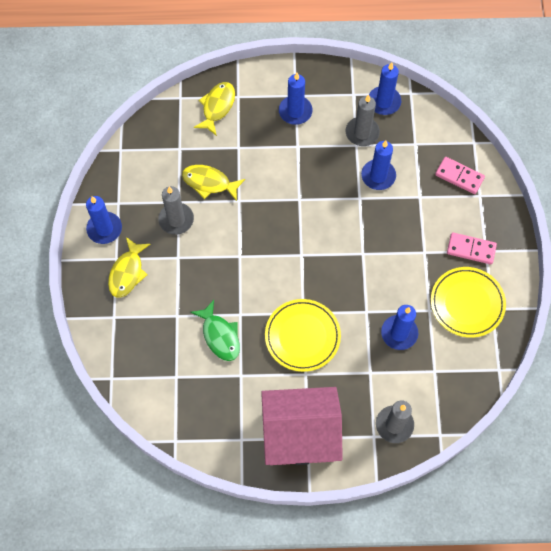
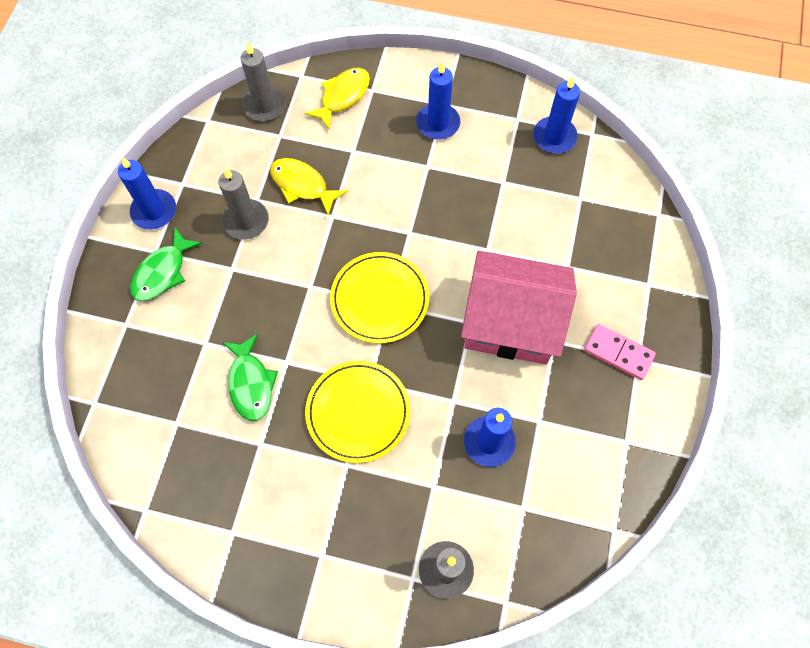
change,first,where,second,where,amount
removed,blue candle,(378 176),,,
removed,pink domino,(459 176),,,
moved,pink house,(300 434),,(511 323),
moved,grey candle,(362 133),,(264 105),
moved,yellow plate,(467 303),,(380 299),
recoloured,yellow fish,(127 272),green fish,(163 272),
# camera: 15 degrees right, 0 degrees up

:::

* _Your goal_: Copy out each line of the listing that holds the string "yellow".

* _Completed task_:
moved,yellow plate,(467 303),,(380 299),
recoloured,yellow fish,(127 272),green fish,(163 272),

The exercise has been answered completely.